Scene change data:
--------
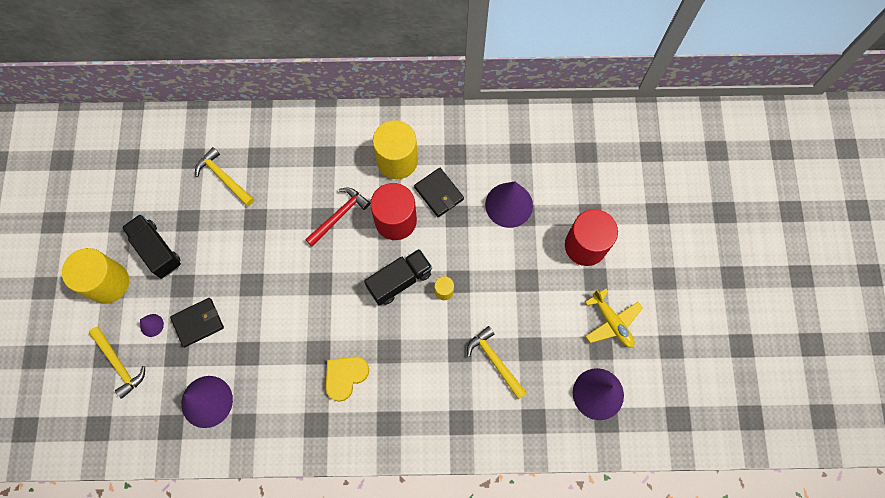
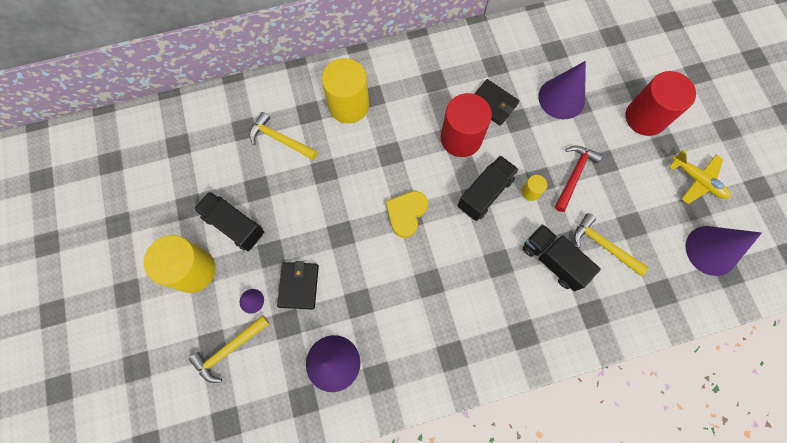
camera: 15 degrees left, 0 degrees up
(119, 364) = (229, 350): yellow hammer -> yellow hammer turned 105 degrees clockwise
(198, 322) = (298, 286): black wallet -> black wallet turned 45 degrees counterclockwise
(339, 215) = (405, 147): red hammer -> red hammer (574, 175)
(345, 376) = (464, 299): yellow heart -> yellow heart (406, 213)
(397, 160) = (443, 83): yellow cylinder -> yellow cylinder (348, 105)
(441, 362) = (553, 260): none -> black truck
--------
■ YOUR OBJECTIVE ■
Could you write out, unchanged, the line with "(397, 160) = (443, 83): yellow" and every line after it in the data above?

■ TASK OUTPUT ■
(397, 160) = (443, 83): yellow cylinder -> yellow cylinder (348, 105)
(441, 362) = (553, 260): none -> black truck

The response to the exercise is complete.